• Data provided:
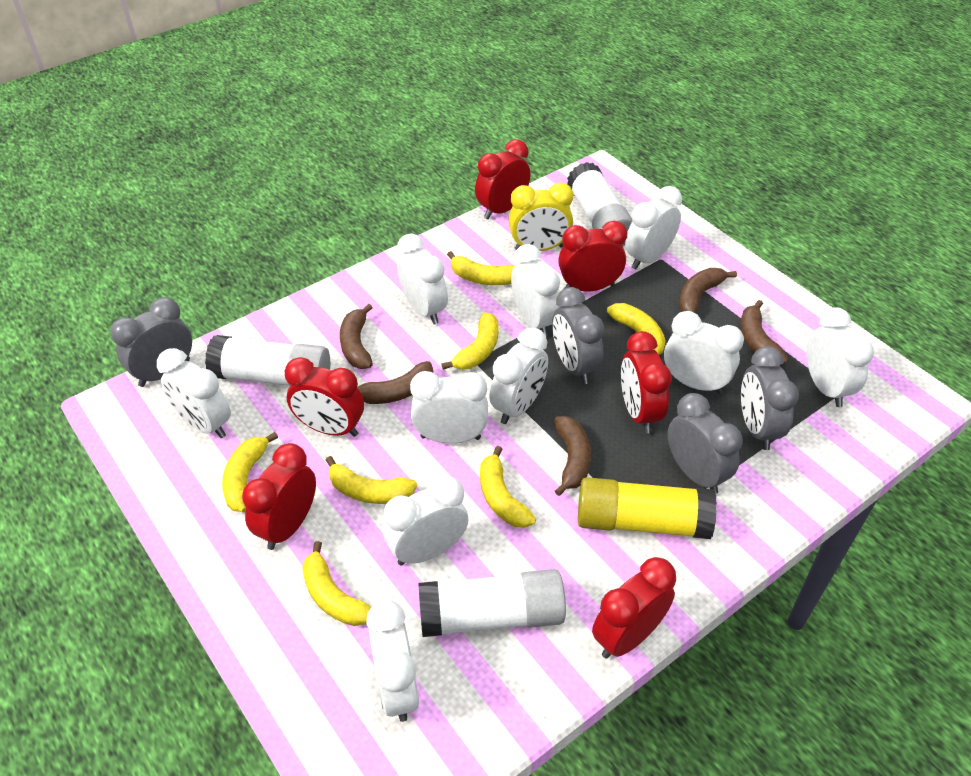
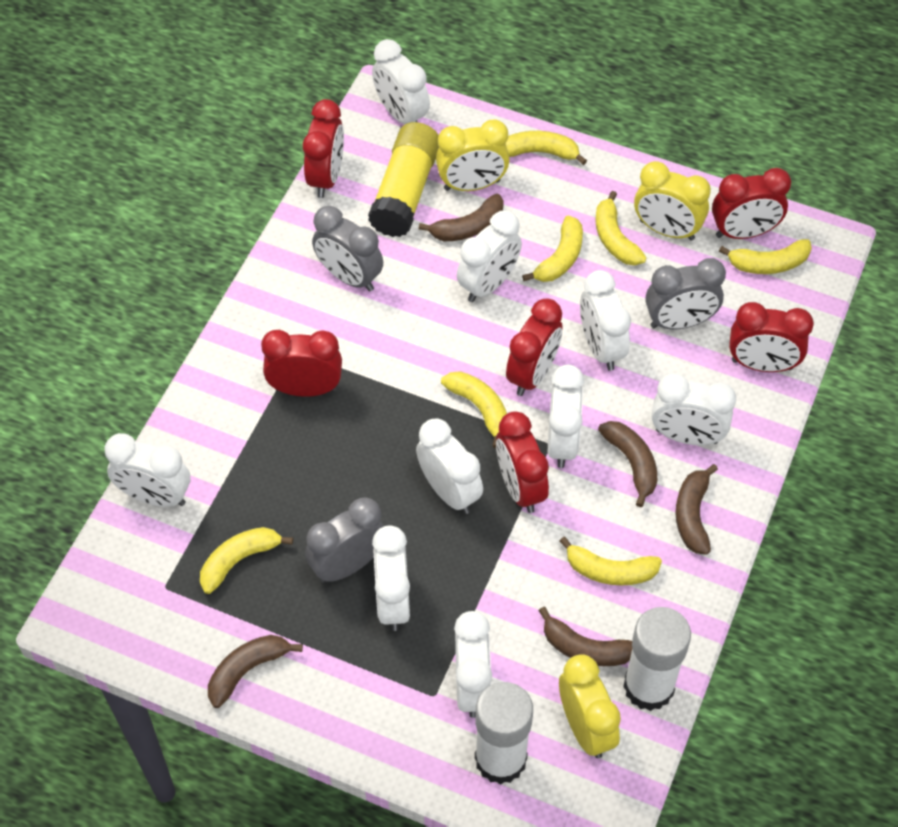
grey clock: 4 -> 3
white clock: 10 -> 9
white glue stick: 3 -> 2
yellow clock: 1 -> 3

--

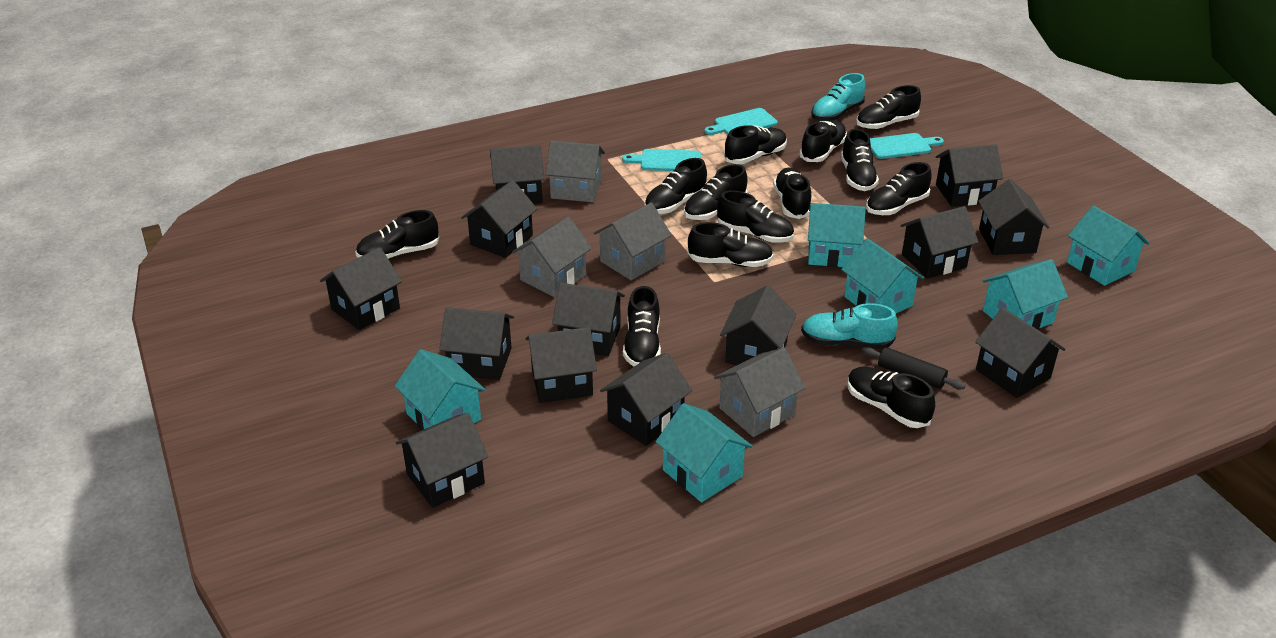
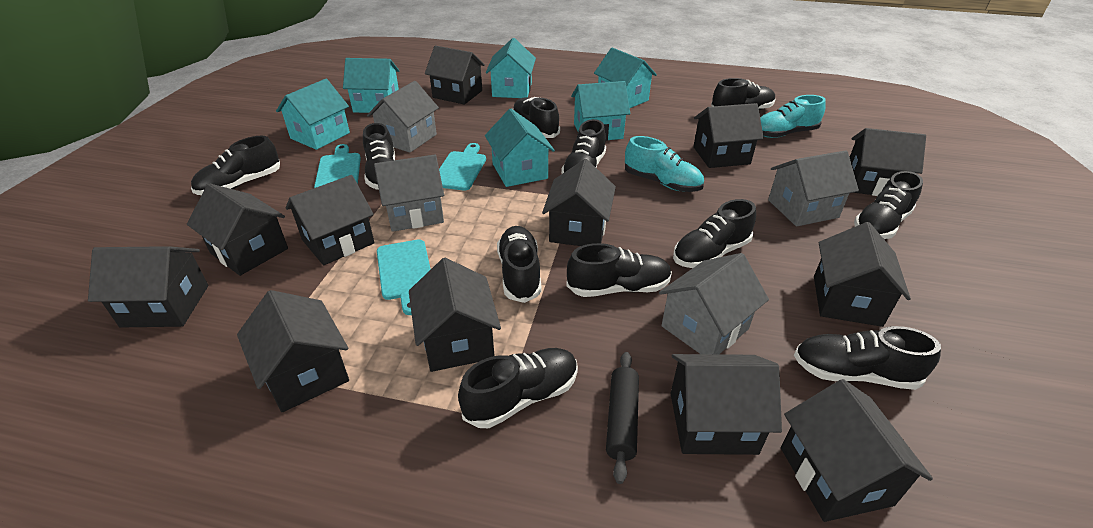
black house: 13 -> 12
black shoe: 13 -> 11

• What is expected:
The output should be exactly the lines above from the line containing "grey clock: 4 -> 3" to the line containing "yellow clock: 1 -> 3", inclusive, with no other lines.

• Exercise answer:
grey clock: 4 -> 3
white clock: 10 -> 9
white glue stick: 3 -> 2
yellow clock: 1 -> 3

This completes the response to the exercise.